Problem description: The answer should be a single number: how many lines of the entries below hold the word "moved".

━━ Data under study

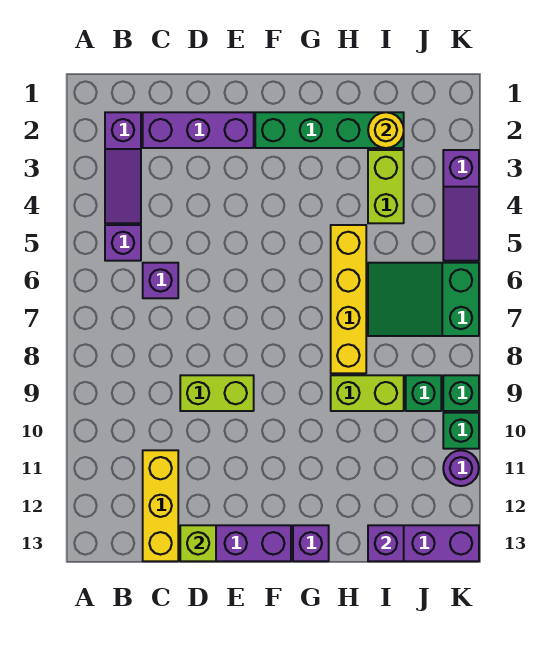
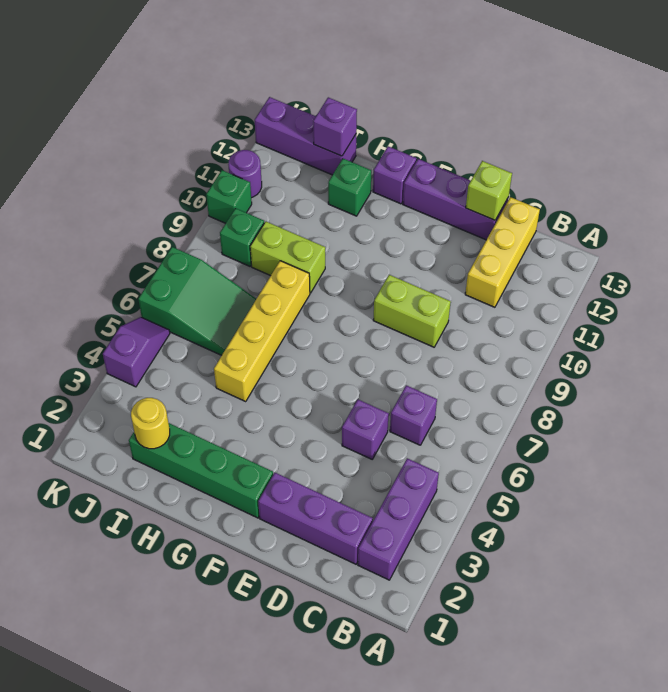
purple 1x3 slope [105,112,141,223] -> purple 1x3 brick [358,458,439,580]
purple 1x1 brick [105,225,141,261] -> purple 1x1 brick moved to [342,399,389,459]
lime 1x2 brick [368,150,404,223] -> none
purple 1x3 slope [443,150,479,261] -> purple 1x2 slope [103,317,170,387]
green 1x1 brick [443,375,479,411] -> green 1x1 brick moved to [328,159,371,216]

━━━━

Task result: 2